> What is required
In the data below, the answer is the run of lines from the line containing "none -> red brick F9:F11 level 1" through the line containing "none -> pink brick K9:L9 level 2", both included; print it exactly and nothing else.

===== Records shown

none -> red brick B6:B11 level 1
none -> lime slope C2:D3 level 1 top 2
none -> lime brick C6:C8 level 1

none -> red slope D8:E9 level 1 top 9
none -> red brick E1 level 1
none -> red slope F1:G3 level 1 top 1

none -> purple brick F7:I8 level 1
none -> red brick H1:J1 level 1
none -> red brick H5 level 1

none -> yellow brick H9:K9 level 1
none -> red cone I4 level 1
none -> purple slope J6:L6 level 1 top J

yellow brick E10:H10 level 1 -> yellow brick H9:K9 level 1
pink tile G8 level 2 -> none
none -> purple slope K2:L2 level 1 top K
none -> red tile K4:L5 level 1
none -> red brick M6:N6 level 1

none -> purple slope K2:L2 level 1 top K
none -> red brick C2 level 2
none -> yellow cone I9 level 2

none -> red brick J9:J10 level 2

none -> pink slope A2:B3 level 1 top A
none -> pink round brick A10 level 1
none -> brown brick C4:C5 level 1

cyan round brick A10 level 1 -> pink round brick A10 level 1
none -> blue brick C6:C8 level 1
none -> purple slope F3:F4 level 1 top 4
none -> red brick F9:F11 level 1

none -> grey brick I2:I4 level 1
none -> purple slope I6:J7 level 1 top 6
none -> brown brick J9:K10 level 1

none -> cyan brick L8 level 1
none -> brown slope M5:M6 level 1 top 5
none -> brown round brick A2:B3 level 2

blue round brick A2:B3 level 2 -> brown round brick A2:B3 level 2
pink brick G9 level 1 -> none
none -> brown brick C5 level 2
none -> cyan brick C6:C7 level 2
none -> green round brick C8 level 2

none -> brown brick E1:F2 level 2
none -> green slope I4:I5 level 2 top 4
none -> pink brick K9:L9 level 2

==========
===== Records shown

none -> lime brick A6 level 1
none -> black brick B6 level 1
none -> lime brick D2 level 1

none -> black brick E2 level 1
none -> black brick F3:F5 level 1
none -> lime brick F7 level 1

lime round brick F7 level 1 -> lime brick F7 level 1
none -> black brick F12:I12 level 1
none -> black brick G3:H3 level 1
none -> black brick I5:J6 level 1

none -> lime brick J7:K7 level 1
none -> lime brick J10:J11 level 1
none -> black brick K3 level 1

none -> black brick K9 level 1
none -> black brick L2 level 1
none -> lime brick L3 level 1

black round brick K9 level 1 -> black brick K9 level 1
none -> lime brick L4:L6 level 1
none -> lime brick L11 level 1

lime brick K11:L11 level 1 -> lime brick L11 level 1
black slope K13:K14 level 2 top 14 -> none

==========

> Answer section
none -> red brick F9:F11 level 1

none -> grey brick I2:I4 level 1
none -> purple slope I6:J7 level 1 top 6
none -> brown brick J9:K10 level 1

none -> cyan brick L8 level 1
none -> brown slope M5:M6 level 1 top 5
none -> brown round brick A2:B3 level 2

blue round brick A2:B3 level 2 -> brown round brick A2:B3 level 2
pink brick G9 level 1 -> none
none -> brown brick C5 level 2
none -> cyan brick C6:C7 level 2
none -> green round brick C8 level 2

none -> brown brick E1:F2 level 2
none -> green slope I4:I5 level 2 top 4
none -> pink brick K9:L9 level 2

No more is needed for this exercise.